[Start of section]
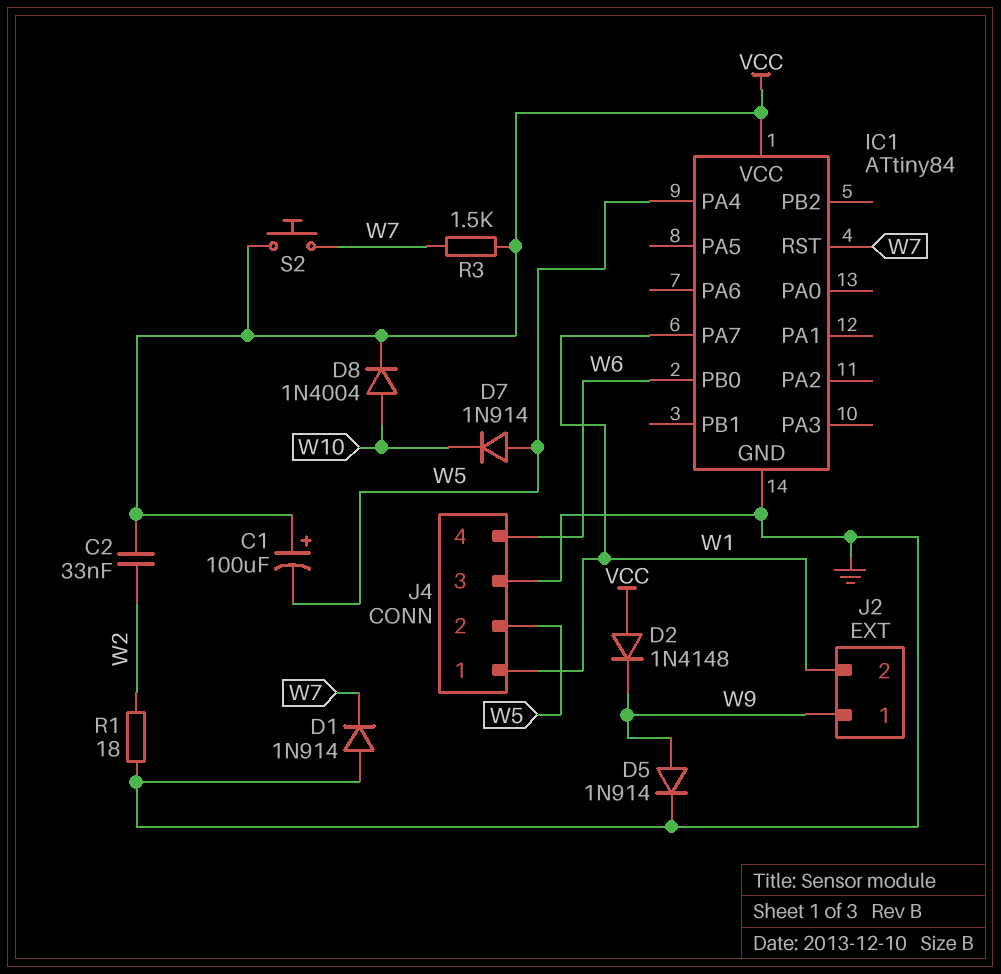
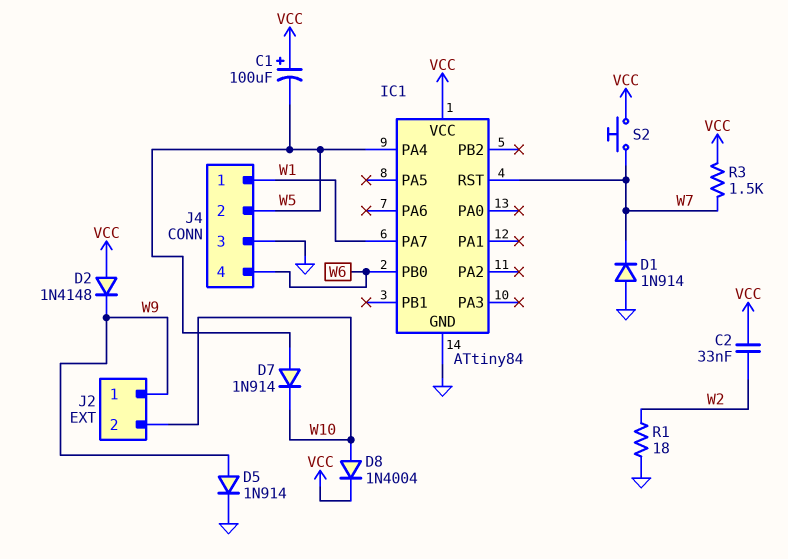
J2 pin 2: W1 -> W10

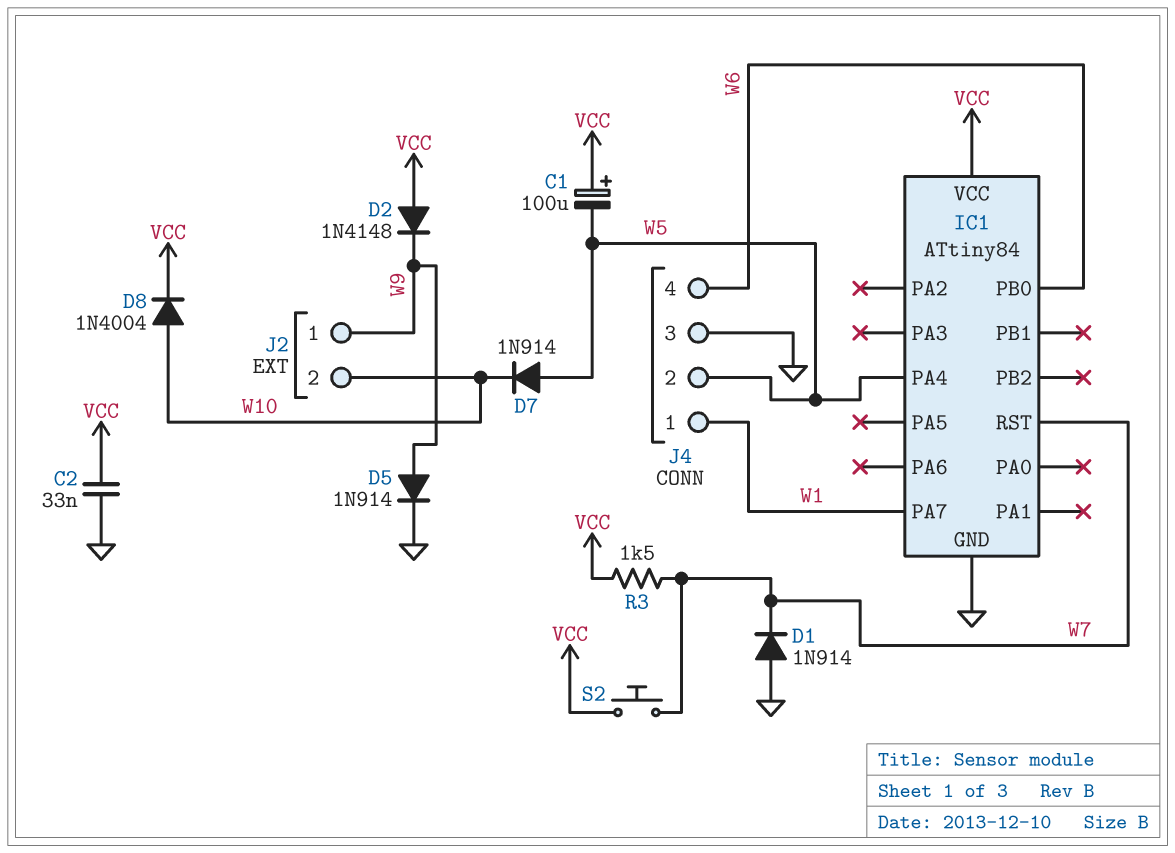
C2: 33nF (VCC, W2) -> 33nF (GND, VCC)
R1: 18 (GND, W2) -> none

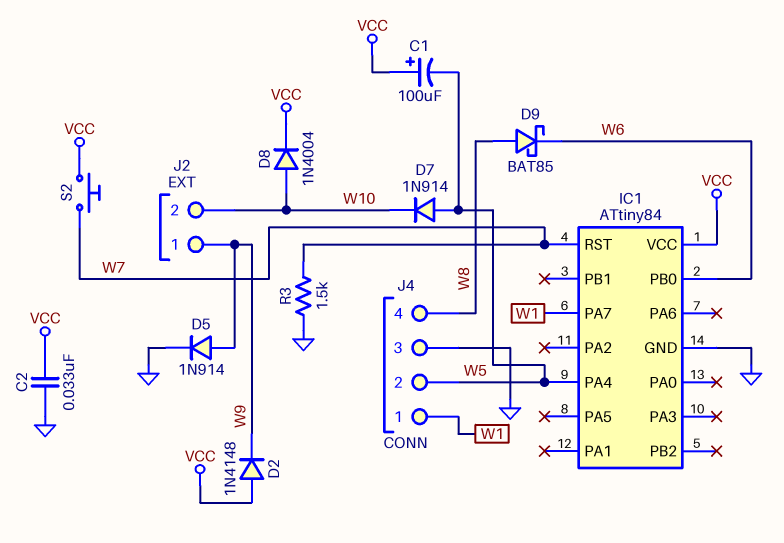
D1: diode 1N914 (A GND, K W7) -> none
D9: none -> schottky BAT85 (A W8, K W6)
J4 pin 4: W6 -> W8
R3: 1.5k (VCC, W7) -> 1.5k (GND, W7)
[End of section]
*WORK REQUIRED*: The word to find is "none". Copy every line of the records that holds it.

*THE COMPLETED TASK*:
R1: 18 (GND, W2) -> none
D1: diode 1N914 (A GND, K W7) -> none
D9: none -> schottky BAT85 (A W8, K W6)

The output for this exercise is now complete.